The data is to be reproduced in full and without error.

[Given records Boundary: Start]

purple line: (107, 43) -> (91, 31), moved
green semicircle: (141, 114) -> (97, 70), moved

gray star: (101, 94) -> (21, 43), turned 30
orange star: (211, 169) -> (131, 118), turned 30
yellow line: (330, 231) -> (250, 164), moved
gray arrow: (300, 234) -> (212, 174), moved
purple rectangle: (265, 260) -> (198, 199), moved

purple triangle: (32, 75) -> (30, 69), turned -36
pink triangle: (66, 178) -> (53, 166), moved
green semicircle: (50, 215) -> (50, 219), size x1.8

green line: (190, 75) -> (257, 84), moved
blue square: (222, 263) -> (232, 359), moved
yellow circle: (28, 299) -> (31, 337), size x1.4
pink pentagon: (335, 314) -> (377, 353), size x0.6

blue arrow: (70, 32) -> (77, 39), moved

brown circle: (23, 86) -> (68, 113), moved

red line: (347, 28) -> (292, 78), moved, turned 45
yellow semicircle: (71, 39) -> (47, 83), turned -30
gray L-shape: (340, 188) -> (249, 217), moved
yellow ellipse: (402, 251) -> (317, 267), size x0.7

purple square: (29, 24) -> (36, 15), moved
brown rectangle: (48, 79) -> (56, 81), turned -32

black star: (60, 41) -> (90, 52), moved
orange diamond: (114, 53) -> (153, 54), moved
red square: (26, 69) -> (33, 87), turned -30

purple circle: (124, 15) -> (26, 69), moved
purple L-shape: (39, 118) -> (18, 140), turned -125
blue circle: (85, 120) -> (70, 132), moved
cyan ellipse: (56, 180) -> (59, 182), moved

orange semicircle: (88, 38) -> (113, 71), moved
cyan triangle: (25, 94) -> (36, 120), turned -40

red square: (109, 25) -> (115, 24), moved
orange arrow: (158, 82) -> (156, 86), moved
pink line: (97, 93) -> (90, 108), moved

[Given records Boundary: End]

→ **Your solution**:
purple line: (107, 43) -> (91, 31), moved
green semicircle: (141, 114) -> (97, 70), moved

gray star: (101, 94) -> (21, 43), turned 30
orange star: (211, 169) -> (131, 118), turned 30
yellow line: (330, 231) -> (250, 164), moved
gray arrow: (300, 234) -> (212, 174), moved
purple rectangle: (265, 260) -> (198, 199), moved

purple triangle: (32, 75) -> (30, 69), turned -36
pink triangle: (66, 178) -> (53, 166), moved
green semicircle: (50, 215) -> (50, 219), size x1.8

green line: (190, 75) -> (257, 84), moved
blue square: (222, 263) -> (232, 359), moved
yellow circle: (28, 299) -> (31, 337), size x1.4
pink pentagon: (335, 314) -> (377, 353), size x0.6

blue arrow: (70, 32) -> (77, 39), moved

brown circle: (23, 86) -> (68, 113), moved

red line: (347, 28) -> (292, 78), moved, turned 45
yellow semicircle: (71, 39) -> (47, 83), turned -30
gray L-shape: (340, 188) -> (249, 217), moved
yellow ellipse: (402, 251) -> (317, 267), size x0.7

purple square: (29, 24) -> (36, 15), moved
brown rectangle: (48, 79) -> (56, 81), turned -32

black star: (60, 41) -> (90, 52), moved
orange diamond: (114, 53) -> (153, 54), moved
red square: (26, 69) -> (33, 87), turned -30

purple circle: (124, 15) -> (26, 69), moved
purple L-shape: (39, 118) -> (18, 140), turned -125
blue circle: (85, 120) -> (70, 132), moved
cyan ellipse: (56, 180) -> (59, 182), moved

orange semicircle: (88, 38) -> (113, 71), moved
cyan triangle: (25, 94) -> (36, 120), turned -40

red square: (109, 25) -> (115, 24), moved
orange arrow: (158, 82) -> (156, 86), moved
pink line: (97, 93) -> (90, 108), moved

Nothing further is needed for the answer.